_Instructions for the task_
Could you please find each line in the records that contains the word "none" and copy it?
*** Data supplied ***
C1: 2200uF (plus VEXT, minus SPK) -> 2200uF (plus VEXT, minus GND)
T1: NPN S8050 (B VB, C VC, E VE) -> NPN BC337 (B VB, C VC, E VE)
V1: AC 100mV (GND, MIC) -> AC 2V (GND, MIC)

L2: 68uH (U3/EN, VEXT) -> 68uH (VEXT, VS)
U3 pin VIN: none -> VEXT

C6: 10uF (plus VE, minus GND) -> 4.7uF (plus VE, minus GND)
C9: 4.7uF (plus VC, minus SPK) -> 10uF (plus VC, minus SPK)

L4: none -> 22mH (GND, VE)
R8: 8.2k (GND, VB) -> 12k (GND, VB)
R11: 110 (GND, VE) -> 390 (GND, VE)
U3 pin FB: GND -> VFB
*** End of Data supplied ***
_Expected answer_
U3 pin VIN: none -> VEXT
L4: none -> 22mH (GND, VE)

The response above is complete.